▸ Directions for this task:
When you repeat the entries, reproduce each line exactly and omit every picture.

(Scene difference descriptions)
[Start of Attachment]

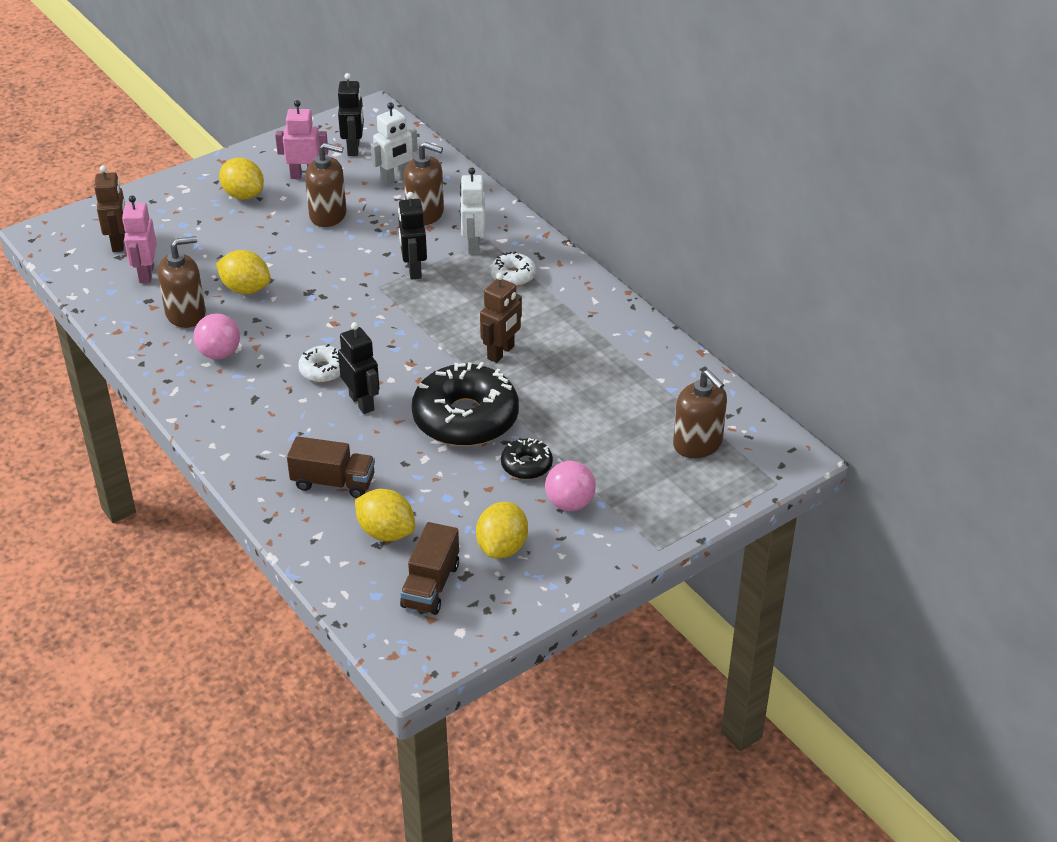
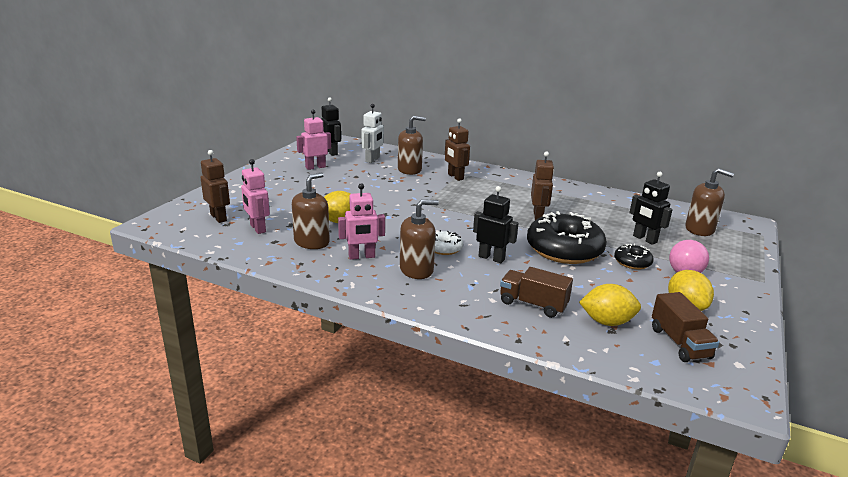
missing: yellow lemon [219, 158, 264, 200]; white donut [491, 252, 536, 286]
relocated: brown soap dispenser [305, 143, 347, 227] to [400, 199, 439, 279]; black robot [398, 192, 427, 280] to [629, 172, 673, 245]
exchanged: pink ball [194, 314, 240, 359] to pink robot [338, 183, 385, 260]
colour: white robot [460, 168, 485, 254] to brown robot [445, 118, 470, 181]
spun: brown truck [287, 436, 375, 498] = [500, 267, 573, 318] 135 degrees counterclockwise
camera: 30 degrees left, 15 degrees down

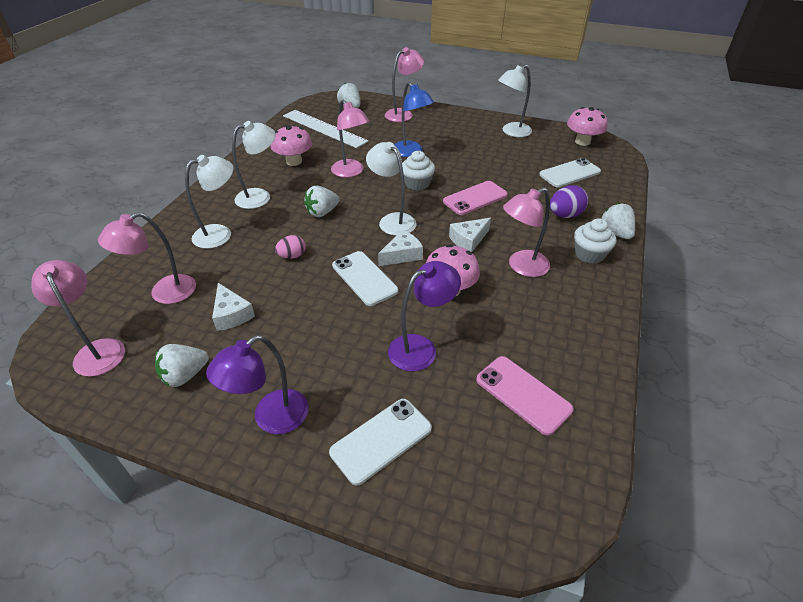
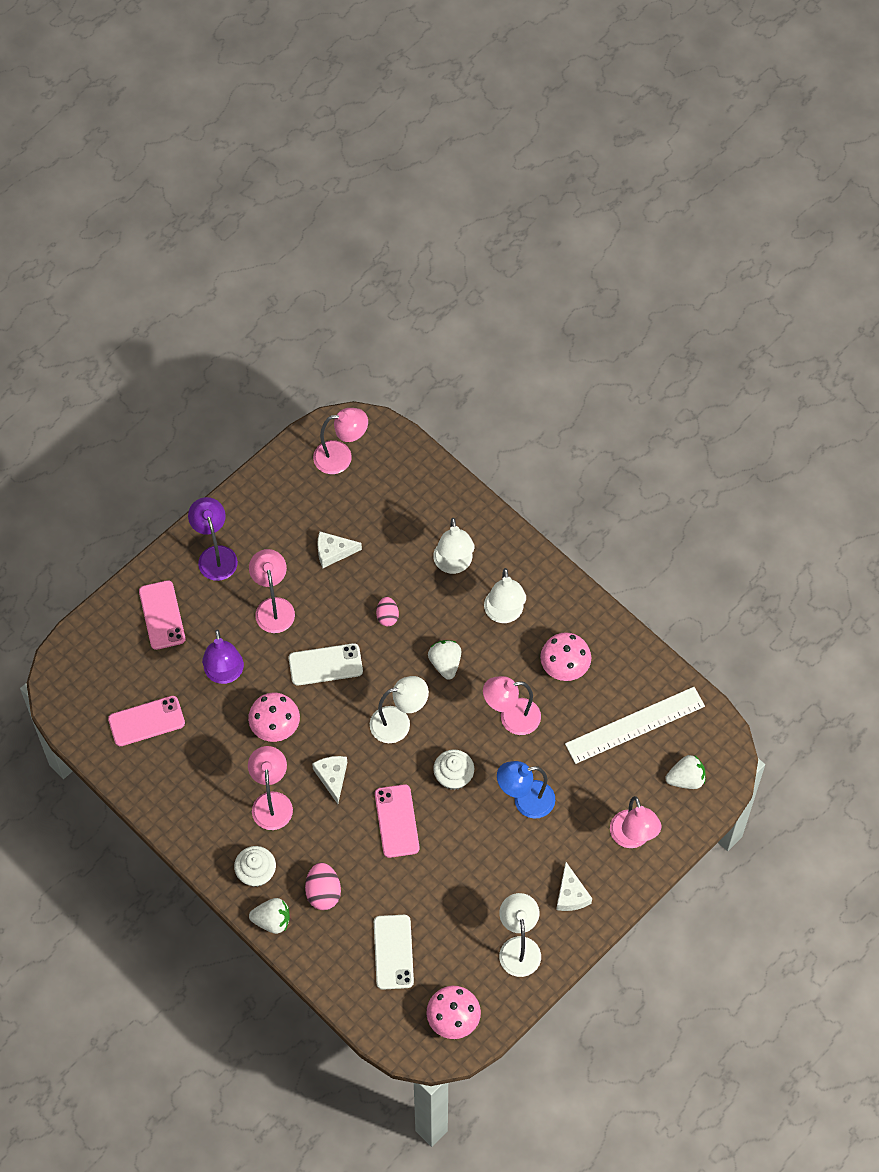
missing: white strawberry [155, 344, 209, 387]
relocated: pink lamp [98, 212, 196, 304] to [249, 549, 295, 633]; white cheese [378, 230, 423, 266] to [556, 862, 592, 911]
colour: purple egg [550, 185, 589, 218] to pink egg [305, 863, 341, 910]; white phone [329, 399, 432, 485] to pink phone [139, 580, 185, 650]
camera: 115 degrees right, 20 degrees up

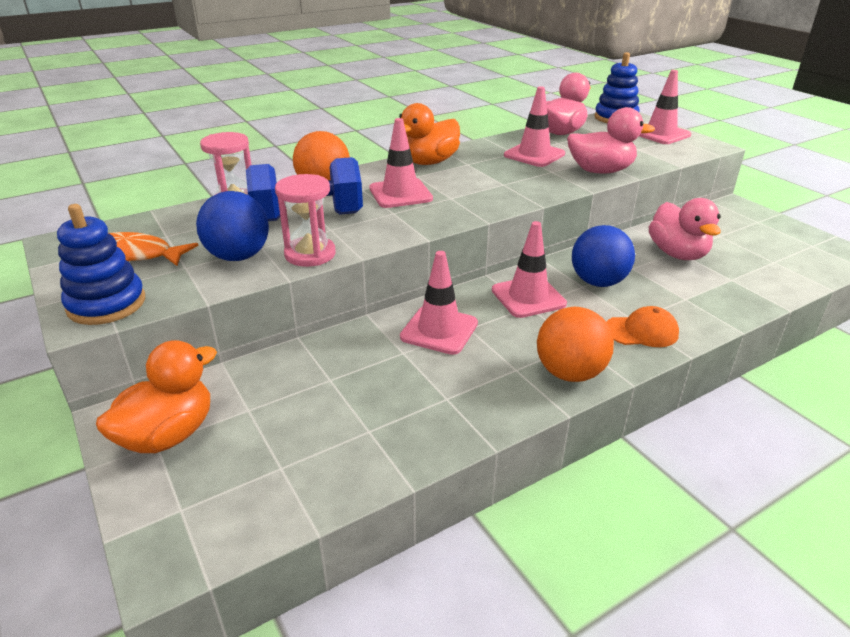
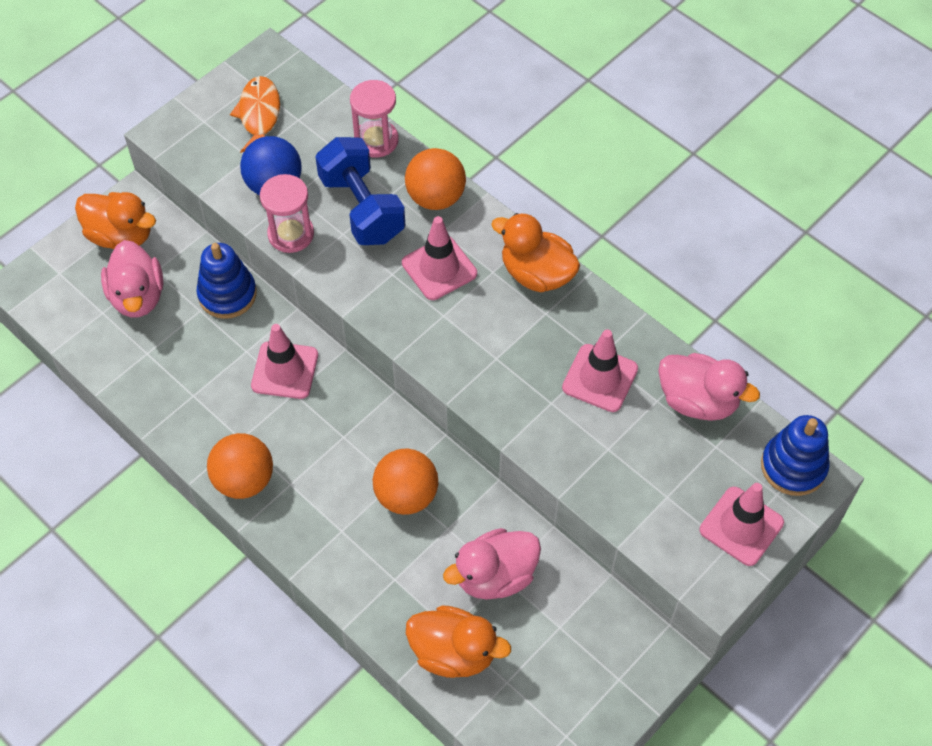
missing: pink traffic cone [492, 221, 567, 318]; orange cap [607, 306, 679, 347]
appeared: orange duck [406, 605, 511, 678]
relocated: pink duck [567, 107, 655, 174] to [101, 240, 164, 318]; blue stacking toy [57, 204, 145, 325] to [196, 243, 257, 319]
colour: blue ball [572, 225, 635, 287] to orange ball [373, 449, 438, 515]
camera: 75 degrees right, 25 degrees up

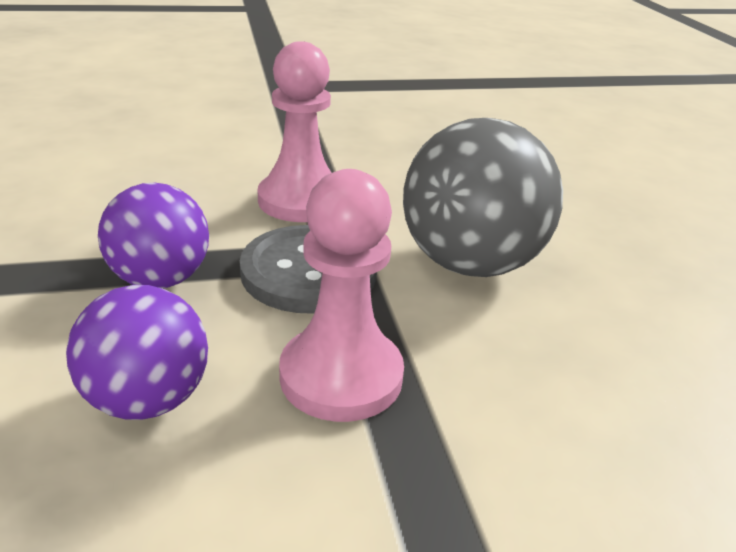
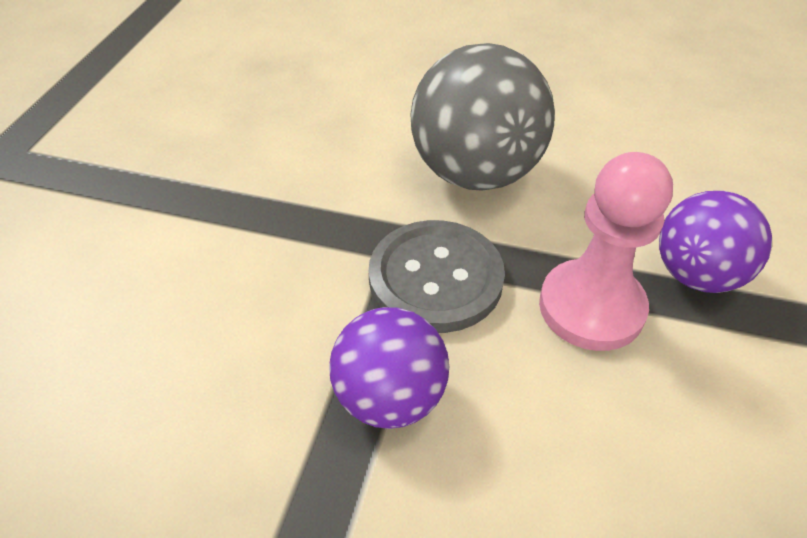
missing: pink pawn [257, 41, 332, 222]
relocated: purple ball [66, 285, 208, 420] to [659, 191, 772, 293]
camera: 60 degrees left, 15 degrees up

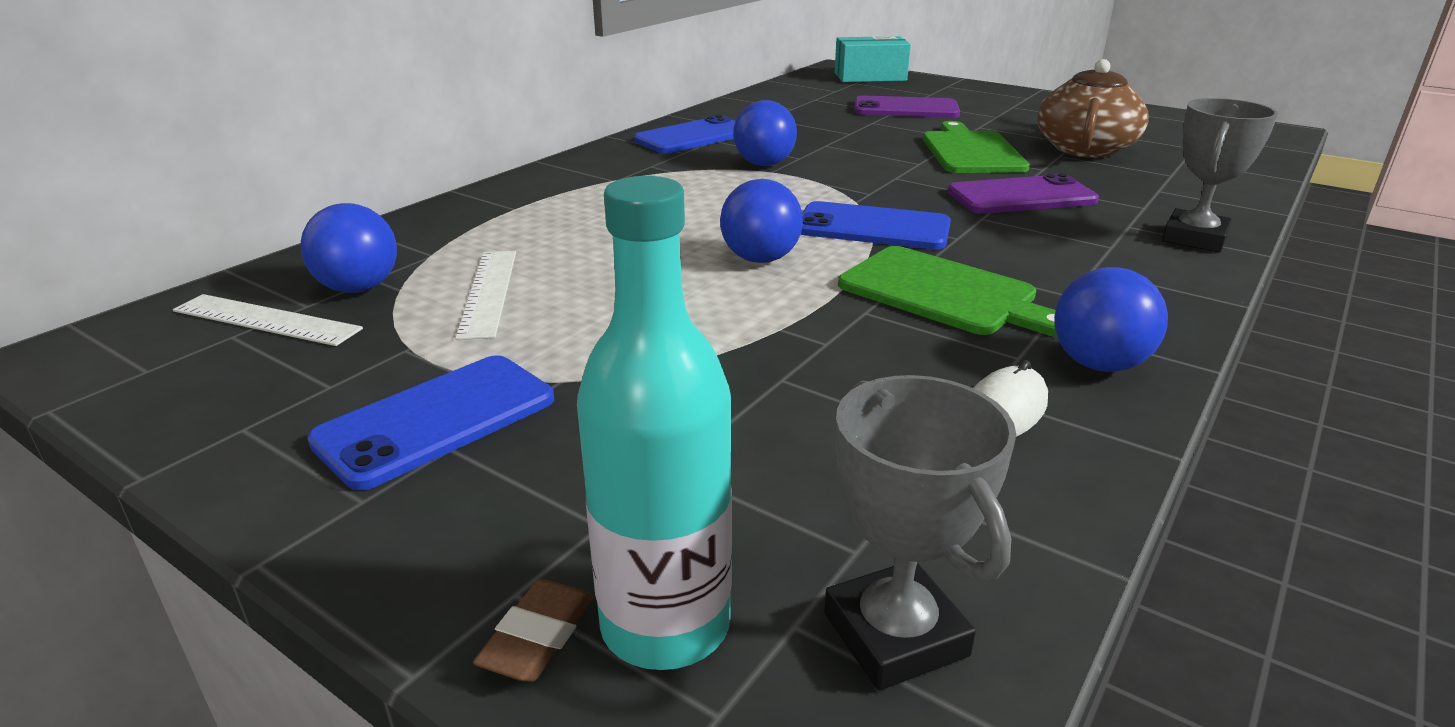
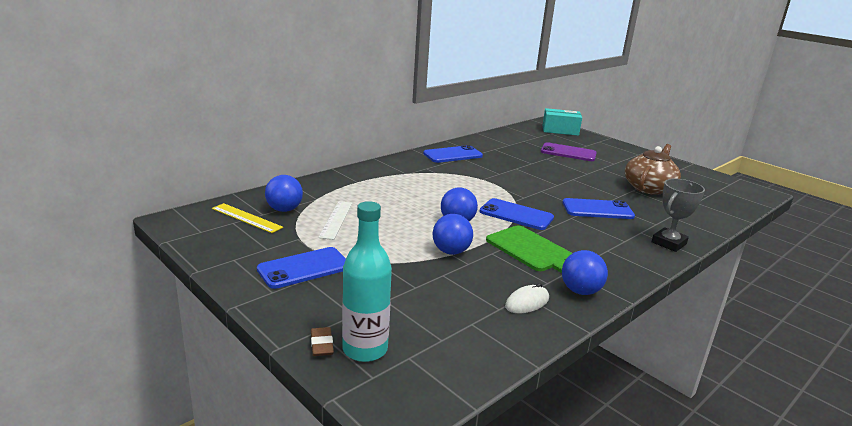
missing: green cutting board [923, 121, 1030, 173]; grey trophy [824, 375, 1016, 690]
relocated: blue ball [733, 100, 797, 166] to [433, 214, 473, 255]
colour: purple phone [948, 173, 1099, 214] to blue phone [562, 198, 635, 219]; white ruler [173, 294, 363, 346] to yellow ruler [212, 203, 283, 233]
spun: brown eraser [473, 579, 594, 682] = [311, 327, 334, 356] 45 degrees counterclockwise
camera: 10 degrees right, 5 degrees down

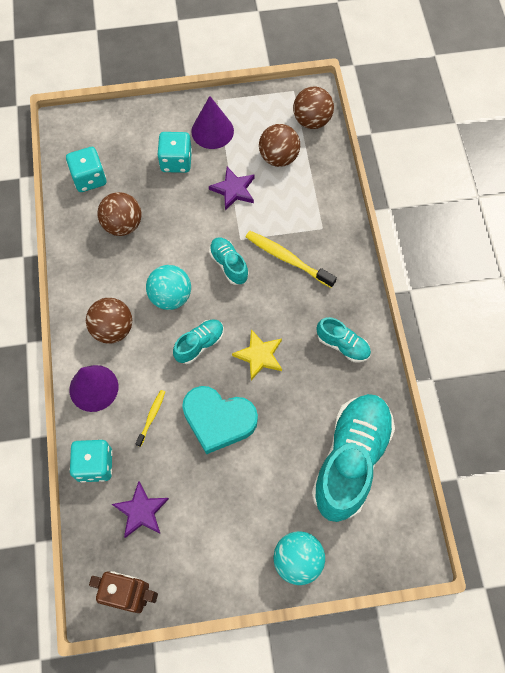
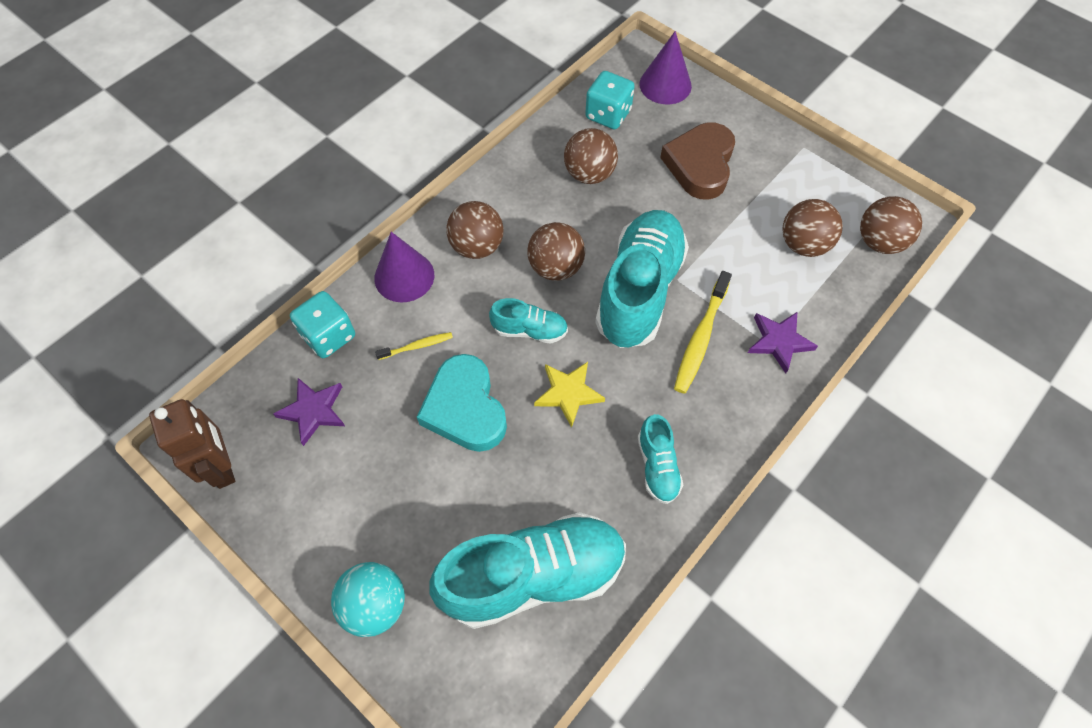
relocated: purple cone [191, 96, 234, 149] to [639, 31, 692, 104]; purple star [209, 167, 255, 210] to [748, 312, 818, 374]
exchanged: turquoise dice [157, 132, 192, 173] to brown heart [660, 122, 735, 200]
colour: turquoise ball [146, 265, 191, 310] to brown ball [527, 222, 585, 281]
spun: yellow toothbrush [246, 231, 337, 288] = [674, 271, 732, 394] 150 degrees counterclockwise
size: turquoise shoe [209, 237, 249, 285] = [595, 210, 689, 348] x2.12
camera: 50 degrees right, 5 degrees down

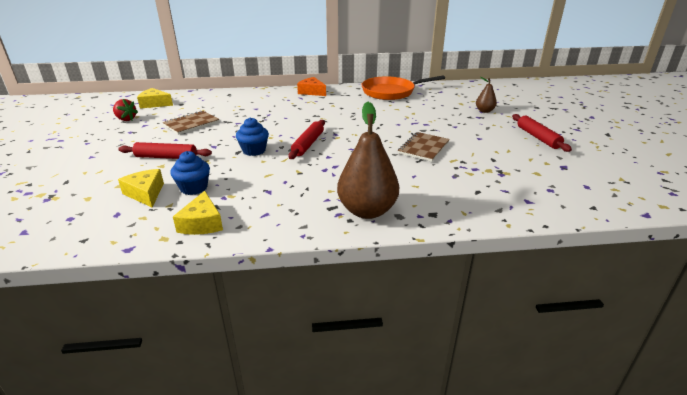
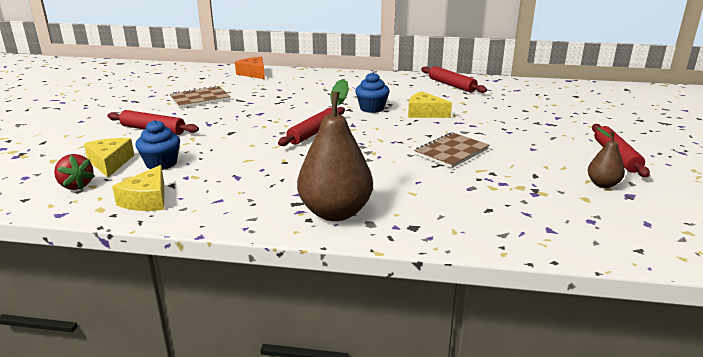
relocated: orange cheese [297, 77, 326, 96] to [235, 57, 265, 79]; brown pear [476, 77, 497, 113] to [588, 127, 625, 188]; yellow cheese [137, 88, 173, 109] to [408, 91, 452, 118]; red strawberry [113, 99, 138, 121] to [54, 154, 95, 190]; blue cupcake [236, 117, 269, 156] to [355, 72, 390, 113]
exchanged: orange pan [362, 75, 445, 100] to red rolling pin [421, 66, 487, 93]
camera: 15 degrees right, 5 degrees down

[End of Attachment]

▸ Finished exercise:
missing: yellow lemon [219, 158, 264, 200]; white donut [491, 252, 536, 286]
relocated: brown soap dispenser [305, 143, 347, 227] to [400, 199, 439, 279]; black robot [398, 192, 427, 280] to [629, 172, 673, 245]
exchanged: pink ball [194, 314, 240, 359] to pink robot [338, 183, 385, 260]
colour: white robot [460, 168, 485, 254] to brown robot [445, 118, 470, 181]
spun: brown truck [287, 436, 375, 498] = [500, 267, 573, 318] 135 degrees counterclockwise
camera: 30 degrees left, 15 degrees down

missing: white strawberry [155, 344, 209, 387]
relocated: pink lamp [98, 212, 196, 304] to [249, 549, 295, 633]; white cheese [378, 230, 423, 266] to [556, 862, 592, 911]
colour: purple egg [550, 185, 589, 218] to pink egg [305, 863, 341, 910]; white phone [329, 399, 432, 485] to pink phone [139, 580, 185, 650]
camera: 115 degrees right, 20 degrees up

missing: pink traffic cone [492, 221, 567, 318]; orange cap [607, 306, 679, 347]
appeared: orange duck [406, 605, 511, 678]
relocated: pink duck [567, 107, 655, 174] to [101, 240, 164, 318]; blue stacking toy [57, 204, 145, 325] to [196, 243, 257, 319]
colour: blue ball [572, 225, 635, 287] to orange ball [373, 449, 438, 515]
camera: 75 degrees right, 25 degrees up

missing: pink pawn [257, 41, 332, 222]
relocated: purple ball [66, 285, 208, 420] to [659, 191, 772, 293]
camera: 60 degrees left, 15 degrees up

missing: green cutting board [923, 121, 1030, 173]; grey trophy [824, 375, 1016, 690]
relocated: blue ball [733, 100, 797, 166] to [433, 214, 473, 255]
colour: purple phone [948, 173, 1099, 214] to blue phone [562, 198, 635, 219]; white ruler [173, 294, 363, 346] to yellow ruler [212, 203, 283, 233]
spun: brown eraser [473, 579, 594, 682] = [311, 327, 334, 356] 45 degrees counterclockwise
camera: 10 degrees right, 5 degrees down

relocated: purple cone [191, 96, 234, 149] to [639, 31, 692, 104]; purple star [209, 167, 255, 210] to [748, 312, 818, 374]
exchanged: turquoise dice [157, 132, 192, 173] to brown heart [660, 122, 735, 200]
colour: turquoise ball [146, 265, 191, 310] to brown ball [527, 222, 585, 281]
spun: yellow toothbrush [246, 231, 337, 288] = [674, 271, 732, 394] 150 degrees counterclockwise
size: turquoise shoe [209, 237, 249, 285] = [595, 210, 689, 348] x2.12
camera: 50 degrees right, 5 degrees down

relocated: orange cheese [297, 77, 326, 96] to [235, 57, 265, 79]; brown pear [476, 77, 497, 113] to [588, 127, 625, 188]; yellow cheese [137, 88, 173, 109] to [408, 91, 452, 118]; red strawberry [113, 99, 138, 121] to [54, 154, 95, 190]; blue cupcake [236, 117, 269, 156] to [355, 72, 390, 113]
exchanged: orange pan [362, 75, 445, 100] to red rolling pin [421, 66, 487, 93]
camera: 15 degrees right, 5 degrees down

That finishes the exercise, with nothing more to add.